::: INPUT MATERIAL

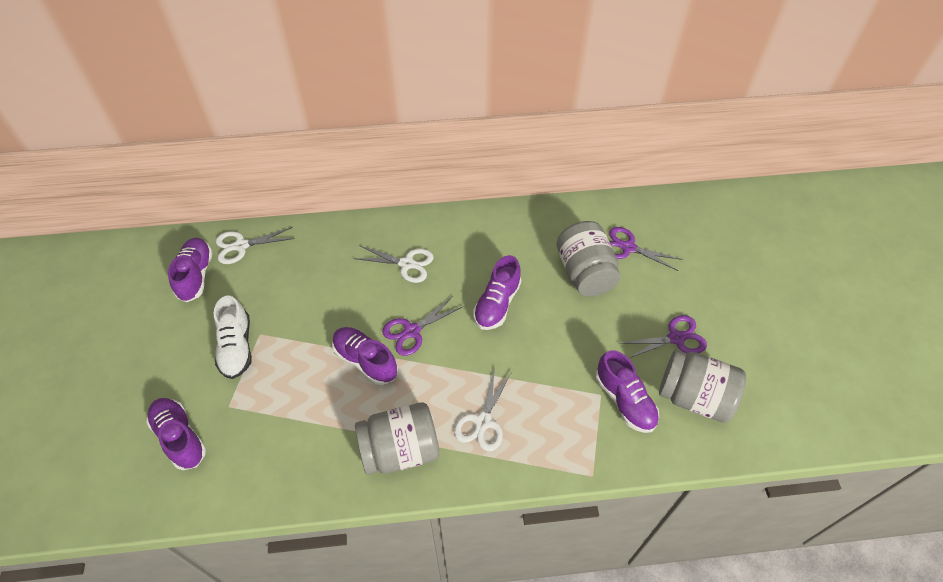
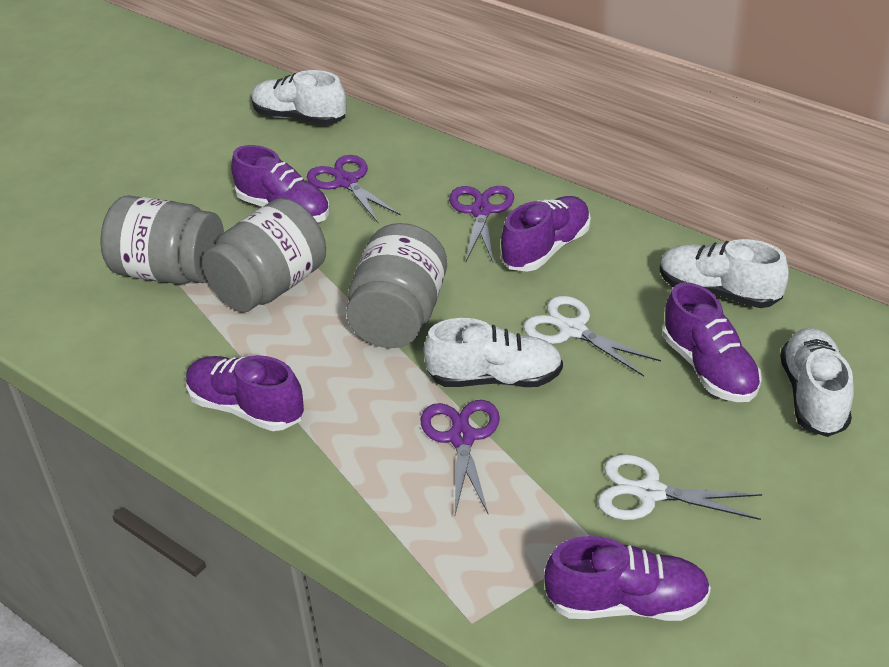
white scissors: [216,227,295,264] [353,245,434,283] [454,367,512,451] = 3 -> [524,296,661,376] [598,454,762,520] = 2
white shoe: [214,296,252,379] = 1 -> [251,70,347,125] [424,318,563,387] [660,239,789,308] [780,328,854,437] = 4

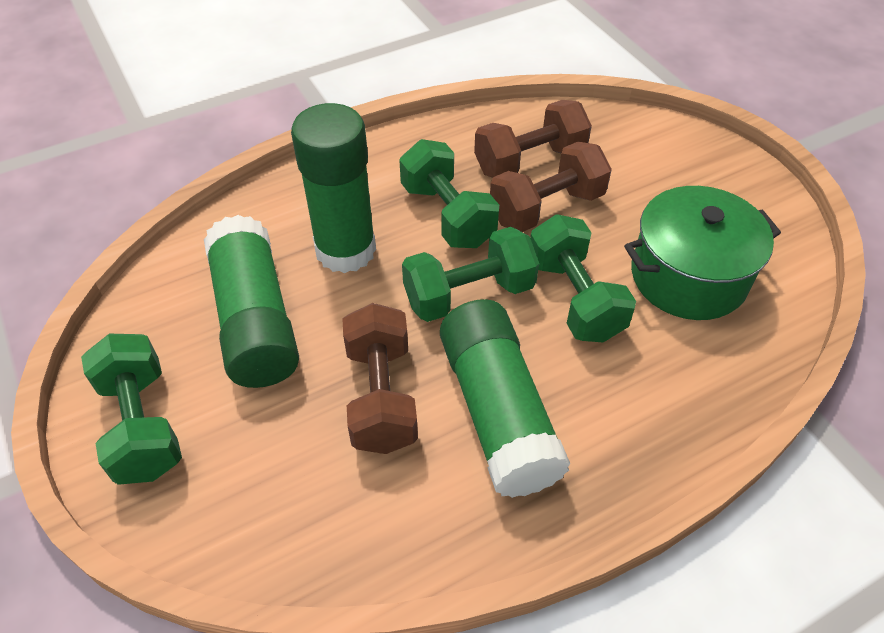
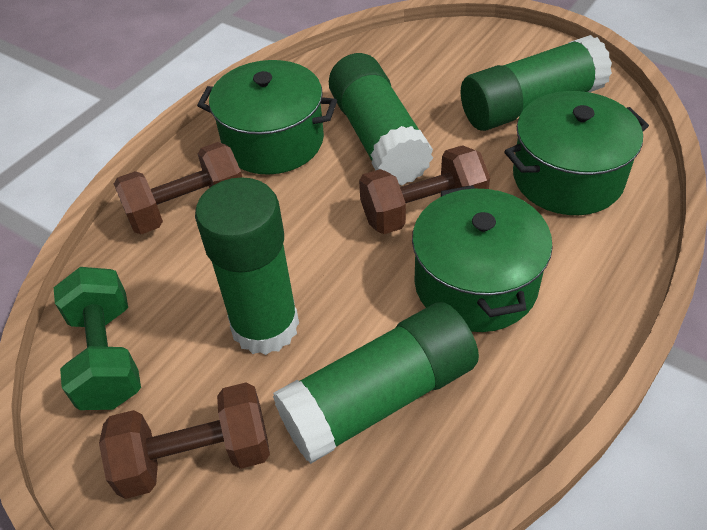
green dumbbell: [81,334,182,485] [399,139,499,248] [402,227,539,322] [530,214,636,342] = 4 -> [54,267,141,410] = 1
green glue stick: [204,215,299,388] [291,103,376,273] [440,299,570,498] = 3 -> [195,177,299,355] [273,302,479,464] [329,53,433,185] [461,35,612,131] = 4
green pot: [624,186,781,320] = 1 -> [197,60,337,175] [412,185,553,332] [504,91,649,215] = 3

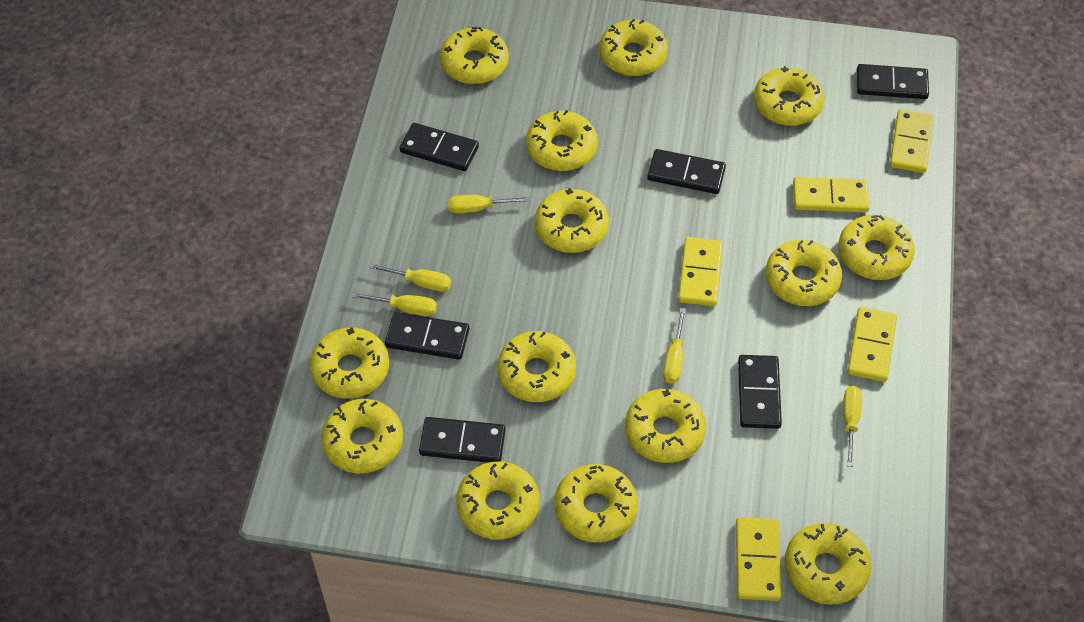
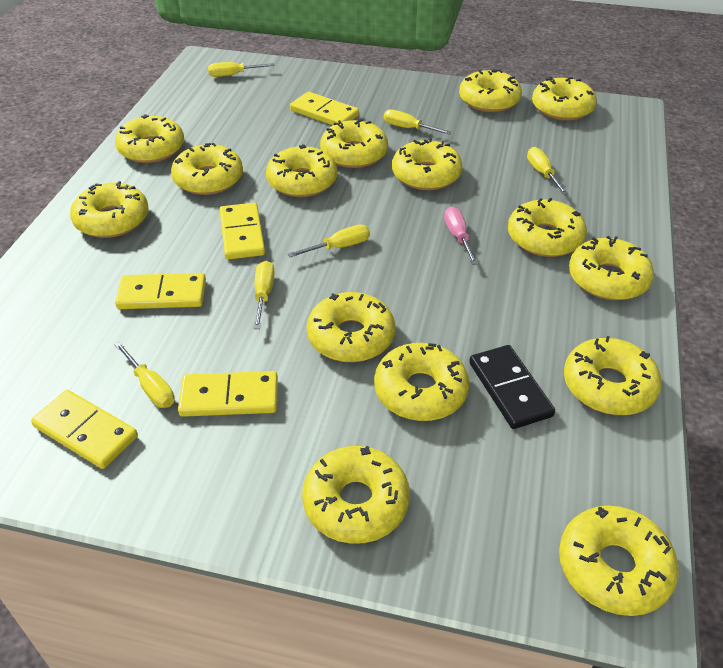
black domino: [385,312,469,360] [399,123,479,171] [419,417,506,463] [647,149,726,194] [738,355,782,429] [857,64,929,99] = 6 -> [469,345,555,429] = 1
pink screwdriver: none = 0 -> [444,207,478,265] = 1
yellow donut: [310,327,389,398] [321,399,403,473] [440,27,509,84] [456,461,540,539] [497,331,576,402] [526,110,598,171] [535,188,609,253] [555,464,638,542] [599,19,668,76] [625,389,706,463] [754,66,825,126] [765,240,842,306] [784,523,871,605] [838,215,915,280] = 14 -> [70,181,148,238] [115,114,184,163] [171,143,243,195] [266,144,337,197] [302,446,410,544] [307,292,395,362] [320,119,388,168] [374,343,469,421] [392,138,462,190] [459,69,522,112] [508,198,587,257] [532,77,597,121] [559,506,679,616] [564,336,662,415] [569,236,654,300] = 15
yellow screwdriver: [352,292,437,316] [369,263,451,292] [448,195,530,213] [663,308,686,384] [843,386,862,467] = 5 -> [115,342,175,408] [208,62,274,77] [254,261,275,329] [288,225,370,257] [384,109,452,135] [527,147,568,195] = 6

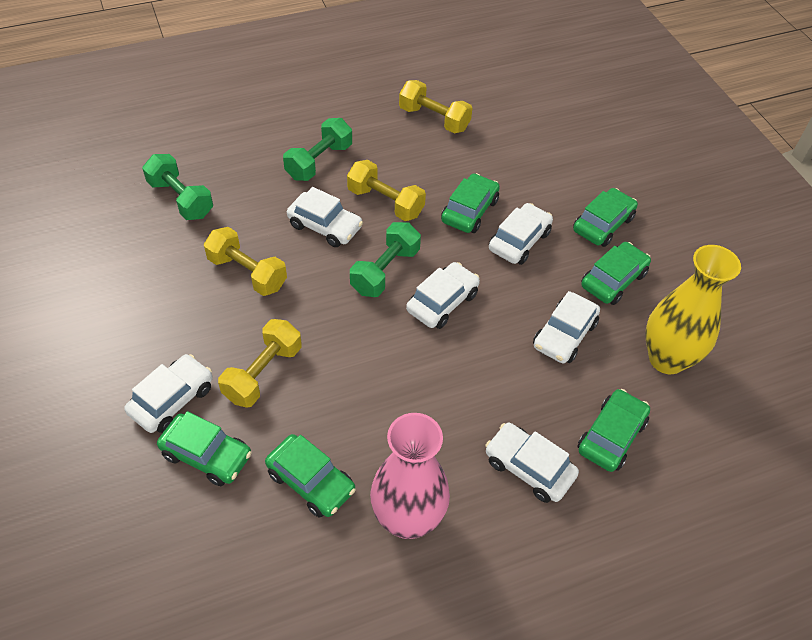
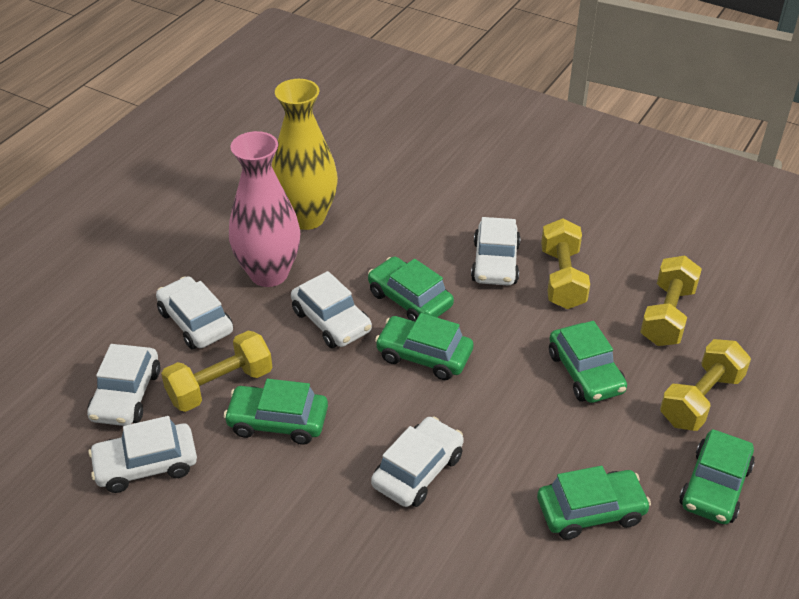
green dumbbell: [142,154,213,220] [283,118,352,181] [350,222,421,297] = 3 -> none = 0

::::::

▶ **ABOUT THIS TASK**
Repeat, exactly and with no pictures, each line from the line that holds "yellow screwdriver: [352,292,437,316]" through the last line of the records above.

▶ **RESPONSE TO THE EXERCISE**
yellow screwdriver: [352,292,437,316] [369,263,451,292] [448,195,530,213] [663,308,686,384] [843,386,862,467] = 5 -> [115,342,175,408] [208,62,274,77] [254,261,275,329] [288,225,370,257] [384,109,452,135] [527,147,568,195] = 6

green dumbbell: [142,154,213,220] [283,118,352,181] [350,222,421,297] = 3 -> none = 0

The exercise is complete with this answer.